___ Data supplied ___

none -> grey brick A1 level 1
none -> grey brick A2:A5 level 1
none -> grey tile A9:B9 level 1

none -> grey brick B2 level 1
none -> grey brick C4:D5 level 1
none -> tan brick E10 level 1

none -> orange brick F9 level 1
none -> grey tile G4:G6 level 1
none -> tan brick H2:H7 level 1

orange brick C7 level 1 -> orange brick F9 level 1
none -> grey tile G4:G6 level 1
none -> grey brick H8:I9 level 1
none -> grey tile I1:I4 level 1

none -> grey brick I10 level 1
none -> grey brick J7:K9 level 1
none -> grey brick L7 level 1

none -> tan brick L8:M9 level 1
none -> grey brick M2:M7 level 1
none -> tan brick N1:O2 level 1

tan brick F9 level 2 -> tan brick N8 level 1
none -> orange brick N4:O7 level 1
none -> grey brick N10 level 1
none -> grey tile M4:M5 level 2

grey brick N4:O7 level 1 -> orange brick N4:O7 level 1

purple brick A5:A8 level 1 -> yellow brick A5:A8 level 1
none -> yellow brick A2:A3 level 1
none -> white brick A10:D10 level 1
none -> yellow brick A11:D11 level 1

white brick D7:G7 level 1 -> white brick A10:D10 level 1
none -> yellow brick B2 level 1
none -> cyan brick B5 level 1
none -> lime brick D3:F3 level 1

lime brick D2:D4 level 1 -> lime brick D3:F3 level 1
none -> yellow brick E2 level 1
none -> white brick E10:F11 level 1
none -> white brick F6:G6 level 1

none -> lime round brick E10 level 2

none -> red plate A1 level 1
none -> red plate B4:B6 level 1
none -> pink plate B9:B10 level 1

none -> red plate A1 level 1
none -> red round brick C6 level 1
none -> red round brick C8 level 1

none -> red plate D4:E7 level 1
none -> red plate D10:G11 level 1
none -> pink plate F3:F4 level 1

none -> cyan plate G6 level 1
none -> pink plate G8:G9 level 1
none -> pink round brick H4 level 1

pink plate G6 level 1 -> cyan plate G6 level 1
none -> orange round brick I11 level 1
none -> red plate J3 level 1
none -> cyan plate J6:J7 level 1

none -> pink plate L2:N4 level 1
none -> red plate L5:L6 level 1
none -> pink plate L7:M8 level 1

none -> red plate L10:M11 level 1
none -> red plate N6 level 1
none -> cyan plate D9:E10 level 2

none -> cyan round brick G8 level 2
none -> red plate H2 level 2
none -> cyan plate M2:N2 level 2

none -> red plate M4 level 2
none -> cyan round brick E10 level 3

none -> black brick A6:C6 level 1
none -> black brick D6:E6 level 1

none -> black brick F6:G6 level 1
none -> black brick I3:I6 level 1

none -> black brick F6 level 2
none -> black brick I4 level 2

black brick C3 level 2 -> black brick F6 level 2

___

- **Task to complete**
Search the records above for the string "yellow" and copy each line that holds it.

- **Exercise response**
purple brick A5:A8 level 1 -> yellow brick A5:A8 level 1
none -> yellow brick A2:A3 level 1
none -> yellow brick A11:D11 level 1
none -> yellow brick B2 level 1
none -> yellow brick E2 level 1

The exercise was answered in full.